[Saved entries]
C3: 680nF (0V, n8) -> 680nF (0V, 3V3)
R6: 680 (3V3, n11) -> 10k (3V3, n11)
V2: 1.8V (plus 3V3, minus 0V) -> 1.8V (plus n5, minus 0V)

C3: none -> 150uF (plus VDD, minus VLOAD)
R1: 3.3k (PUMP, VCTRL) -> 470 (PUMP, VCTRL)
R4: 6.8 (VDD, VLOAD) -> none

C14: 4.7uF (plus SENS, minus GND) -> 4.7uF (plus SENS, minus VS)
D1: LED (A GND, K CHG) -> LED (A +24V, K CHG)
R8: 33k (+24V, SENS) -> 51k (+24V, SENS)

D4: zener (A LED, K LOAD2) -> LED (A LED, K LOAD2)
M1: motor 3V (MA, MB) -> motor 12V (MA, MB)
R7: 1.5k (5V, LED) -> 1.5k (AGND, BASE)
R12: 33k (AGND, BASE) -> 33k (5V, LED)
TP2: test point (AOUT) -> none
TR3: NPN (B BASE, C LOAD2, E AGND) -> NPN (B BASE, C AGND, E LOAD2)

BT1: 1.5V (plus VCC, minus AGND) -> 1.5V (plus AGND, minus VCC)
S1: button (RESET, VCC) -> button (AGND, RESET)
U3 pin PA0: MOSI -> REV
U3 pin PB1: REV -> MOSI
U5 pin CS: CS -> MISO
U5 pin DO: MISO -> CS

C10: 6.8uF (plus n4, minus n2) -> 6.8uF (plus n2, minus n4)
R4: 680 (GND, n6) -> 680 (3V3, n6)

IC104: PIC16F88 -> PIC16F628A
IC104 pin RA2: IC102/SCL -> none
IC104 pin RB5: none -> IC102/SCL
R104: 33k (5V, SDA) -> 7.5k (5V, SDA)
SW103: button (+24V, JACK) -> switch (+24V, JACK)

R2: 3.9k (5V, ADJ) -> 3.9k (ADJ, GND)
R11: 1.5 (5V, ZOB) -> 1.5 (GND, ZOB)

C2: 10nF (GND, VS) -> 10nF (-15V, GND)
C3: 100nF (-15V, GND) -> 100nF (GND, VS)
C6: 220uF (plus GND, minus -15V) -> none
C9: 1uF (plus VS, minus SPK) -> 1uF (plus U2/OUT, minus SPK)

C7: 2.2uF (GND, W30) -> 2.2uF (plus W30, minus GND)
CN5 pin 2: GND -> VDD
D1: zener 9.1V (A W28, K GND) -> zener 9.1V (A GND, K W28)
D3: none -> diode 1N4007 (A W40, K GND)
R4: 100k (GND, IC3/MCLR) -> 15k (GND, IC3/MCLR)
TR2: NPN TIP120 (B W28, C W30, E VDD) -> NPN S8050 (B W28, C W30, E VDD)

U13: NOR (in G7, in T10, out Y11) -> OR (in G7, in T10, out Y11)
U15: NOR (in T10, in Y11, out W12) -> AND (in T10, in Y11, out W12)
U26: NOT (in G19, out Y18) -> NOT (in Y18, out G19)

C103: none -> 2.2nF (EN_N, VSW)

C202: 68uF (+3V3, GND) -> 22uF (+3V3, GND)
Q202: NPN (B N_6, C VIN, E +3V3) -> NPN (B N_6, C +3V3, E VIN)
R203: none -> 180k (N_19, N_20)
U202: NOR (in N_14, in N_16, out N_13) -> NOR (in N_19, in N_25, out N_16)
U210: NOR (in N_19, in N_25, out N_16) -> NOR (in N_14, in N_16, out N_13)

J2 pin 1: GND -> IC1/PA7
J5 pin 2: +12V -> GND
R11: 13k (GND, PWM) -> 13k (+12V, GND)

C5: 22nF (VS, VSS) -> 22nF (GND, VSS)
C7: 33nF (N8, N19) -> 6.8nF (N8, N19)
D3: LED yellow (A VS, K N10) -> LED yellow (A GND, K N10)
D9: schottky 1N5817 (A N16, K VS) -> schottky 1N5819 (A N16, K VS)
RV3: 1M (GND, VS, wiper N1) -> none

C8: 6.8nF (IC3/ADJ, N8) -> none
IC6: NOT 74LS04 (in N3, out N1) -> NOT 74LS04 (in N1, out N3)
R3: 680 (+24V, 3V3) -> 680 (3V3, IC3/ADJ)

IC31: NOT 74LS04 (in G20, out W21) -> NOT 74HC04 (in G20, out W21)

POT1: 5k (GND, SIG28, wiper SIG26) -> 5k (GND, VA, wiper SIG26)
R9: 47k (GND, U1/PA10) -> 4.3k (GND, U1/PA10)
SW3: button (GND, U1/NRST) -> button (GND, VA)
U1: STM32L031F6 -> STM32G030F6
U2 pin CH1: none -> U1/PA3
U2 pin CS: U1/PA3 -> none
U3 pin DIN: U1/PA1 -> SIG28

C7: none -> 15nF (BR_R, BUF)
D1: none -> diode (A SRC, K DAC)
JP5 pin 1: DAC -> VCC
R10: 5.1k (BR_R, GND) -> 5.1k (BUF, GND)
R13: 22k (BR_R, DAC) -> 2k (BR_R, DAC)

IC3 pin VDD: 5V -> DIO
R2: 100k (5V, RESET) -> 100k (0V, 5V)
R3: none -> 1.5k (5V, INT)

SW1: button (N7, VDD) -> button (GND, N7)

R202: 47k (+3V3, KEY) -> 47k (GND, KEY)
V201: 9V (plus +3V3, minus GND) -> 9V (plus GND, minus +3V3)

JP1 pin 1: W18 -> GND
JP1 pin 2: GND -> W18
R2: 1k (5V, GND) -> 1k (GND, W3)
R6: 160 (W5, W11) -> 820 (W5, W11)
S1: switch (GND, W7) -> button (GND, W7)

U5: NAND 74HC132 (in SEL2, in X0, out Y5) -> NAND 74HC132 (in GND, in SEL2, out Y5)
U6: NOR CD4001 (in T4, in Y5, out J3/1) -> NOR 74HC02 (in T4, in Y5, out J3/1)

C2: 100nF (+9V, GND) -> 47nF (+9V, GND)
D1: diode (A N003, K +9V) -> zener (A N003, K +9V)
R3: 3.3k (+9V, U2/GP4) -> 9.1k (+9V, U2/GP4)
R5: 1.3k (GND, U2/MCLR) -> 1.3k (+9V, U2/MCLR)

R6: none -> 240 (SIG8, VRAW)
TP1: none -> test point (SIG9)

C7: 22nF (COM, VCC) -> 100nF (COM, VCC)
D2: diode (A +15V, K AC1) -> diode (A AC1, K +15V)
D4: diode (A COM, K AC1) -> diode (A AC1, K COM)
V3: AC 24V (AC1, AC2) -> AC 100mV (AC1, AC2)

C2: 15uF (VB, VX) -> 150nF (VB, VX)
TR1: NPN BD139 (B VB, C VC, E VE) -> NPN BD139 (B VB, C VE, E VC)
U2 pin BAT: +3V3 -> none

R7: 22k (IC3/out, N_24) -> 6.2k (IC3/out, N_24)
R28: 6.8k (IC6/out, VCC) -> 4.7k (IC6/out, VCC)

### EXERCISE REQUIREMENTS
Please reproduce, exactly as they appear above, the lines from the line containing "U3 pin DIN: U1/PA1 -> SIG28" up to and including the line containing "SW1: button (N7, VDD) -> button (GND, N7)".

### RESULT OF THIS EXERCISE
U3 pin DIN: U1/PA1 -> SIG28

C7: none -> 15nF (BR_R, BUF)
D1: none -> diode (A SRC, K DAC)
JP5 pin 1: DAC -> VCC
R10: 5.1k (BR_R, GND) -> 5.1k (BUF, GND)
R13: 22k (BR_R, DAC) -> 2k (BR_R, DAC)

IC3 pin VDD: 5V -> DIO
R2: 100k (5V, RESET) -> 100k (0V, 5V)
R3: none -> 1.5k (5V, INT)

SW1: button (N7, VDD) -> button (GND, N7)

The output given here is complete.